Task goal |
Your answer must be every line of the data below that holds the string "none", copied exactly.

Records provided |
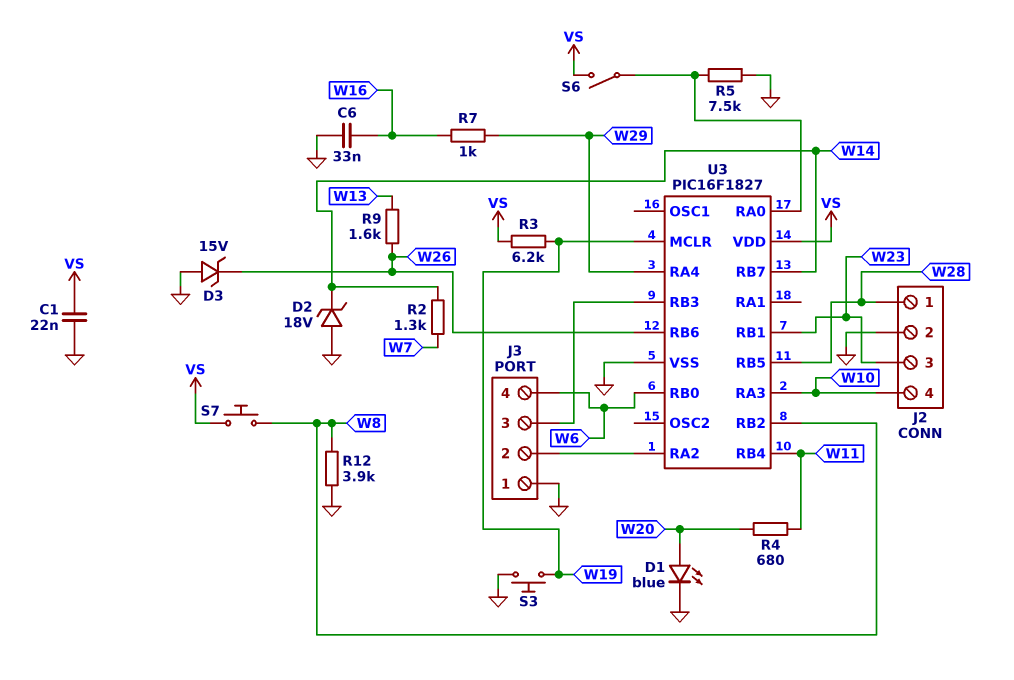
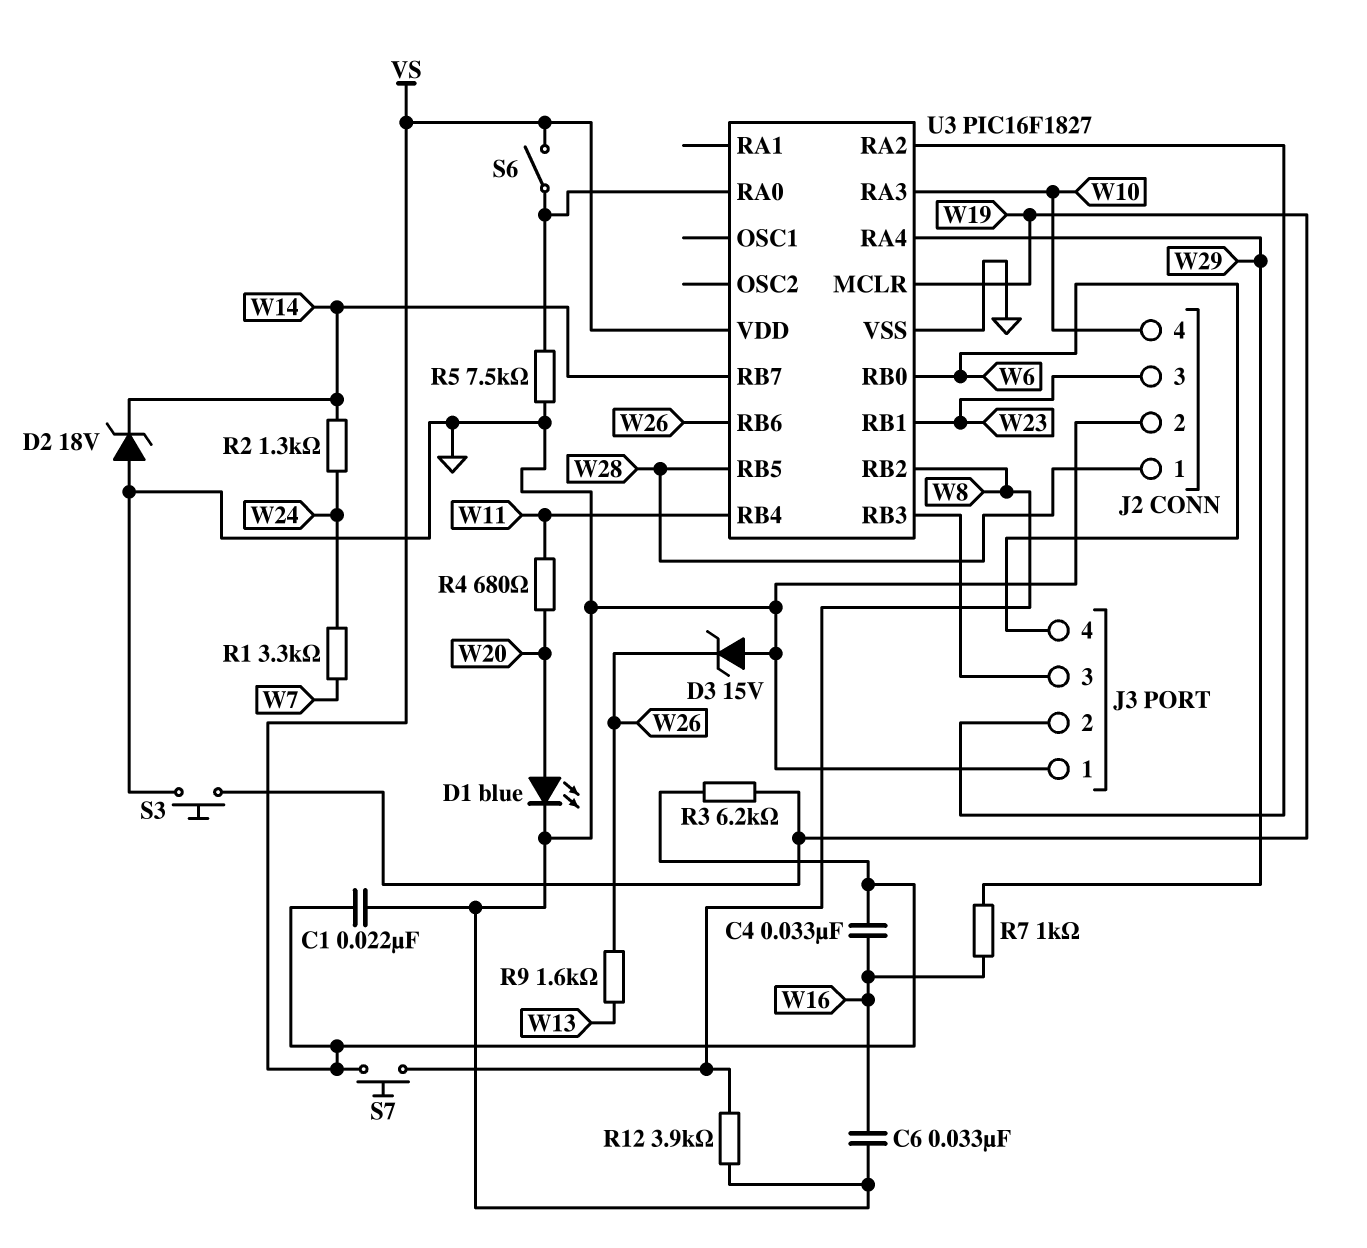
C4: none -> 33nF (VS, W16)
R1: none -> 3.3k (W7, W24)
R2: 1.3k (W7, W14) -> 1.3k (W14, W24)

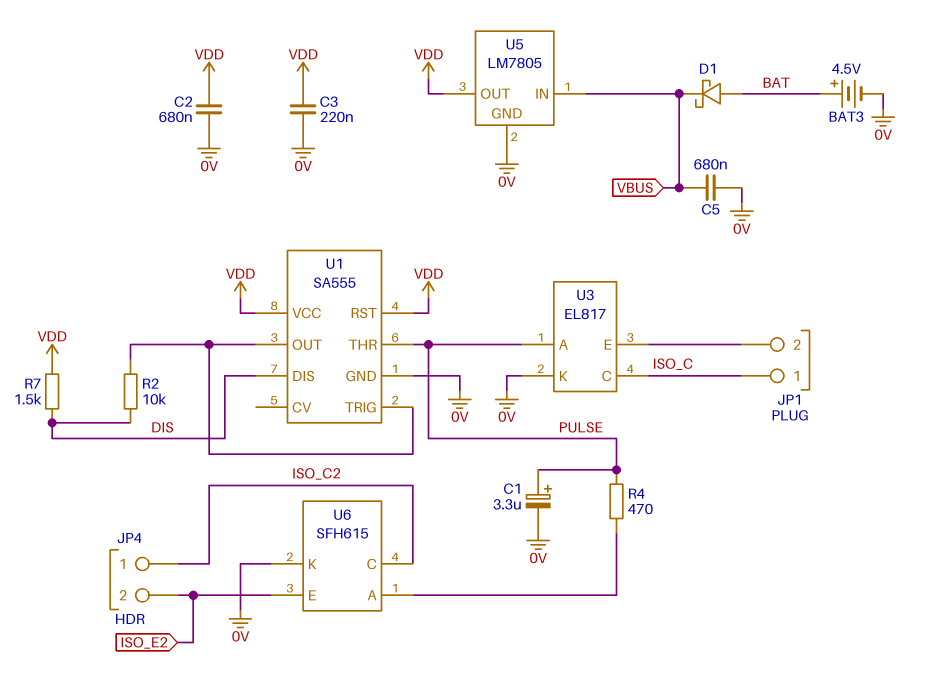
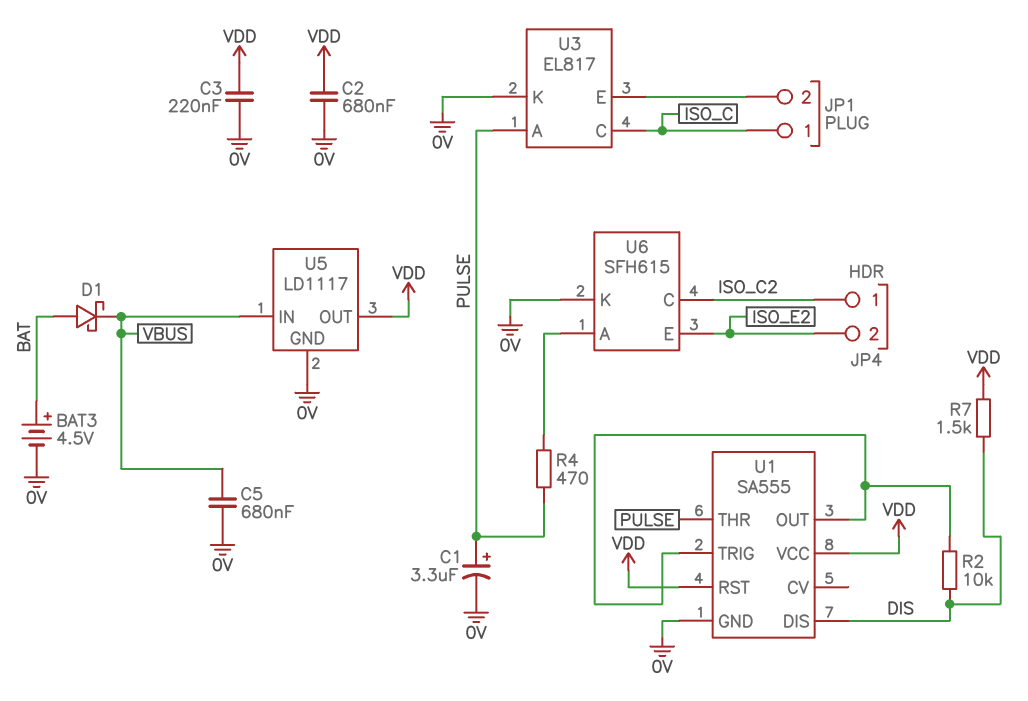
U5: LM7805 -> LD1117

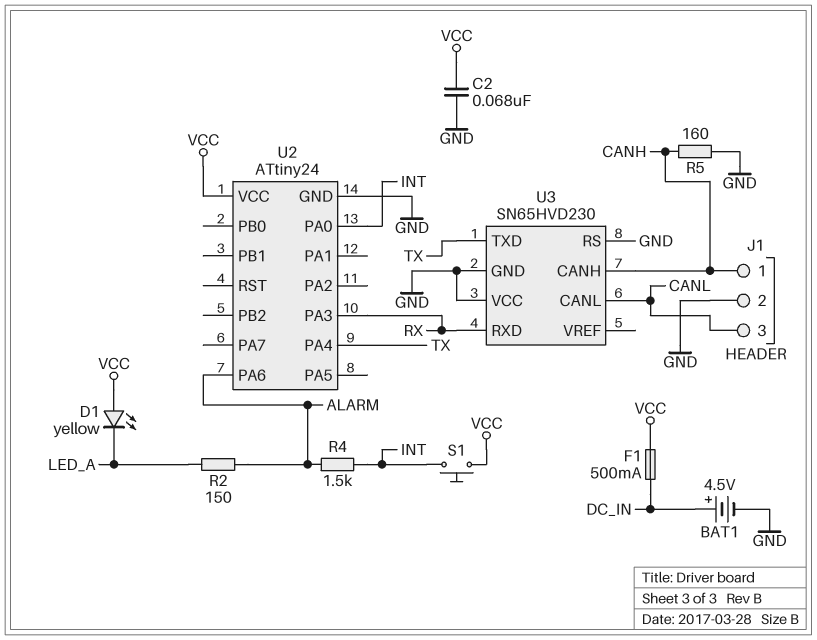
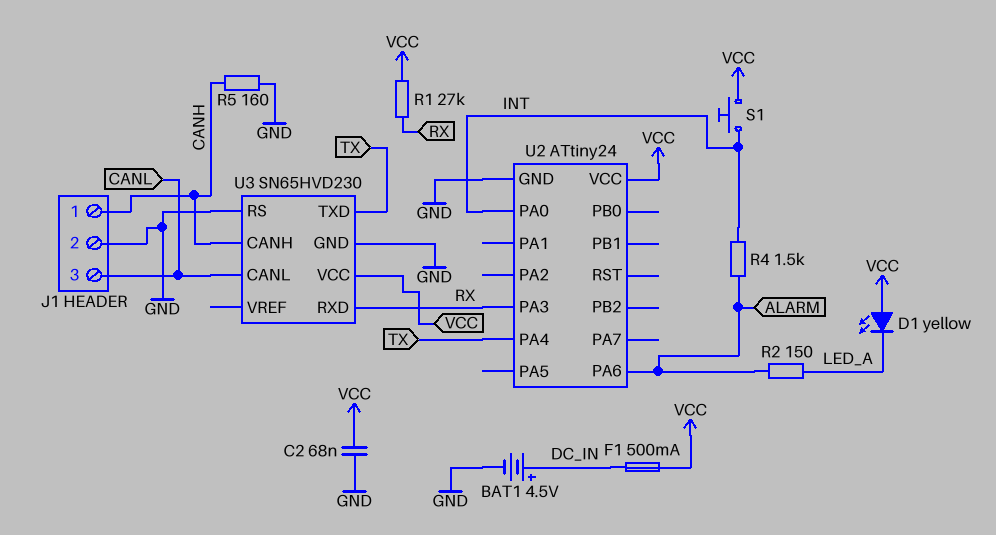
R1: none -> 27k (RX, VCC)
U3 pin VCC: GND -> VCC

Solution to the exercise |
C4: none -> 33nF (VS, W16)
R1: none -> 3.3k (W7, W24)
R1: none -> 27k (RX, VCC)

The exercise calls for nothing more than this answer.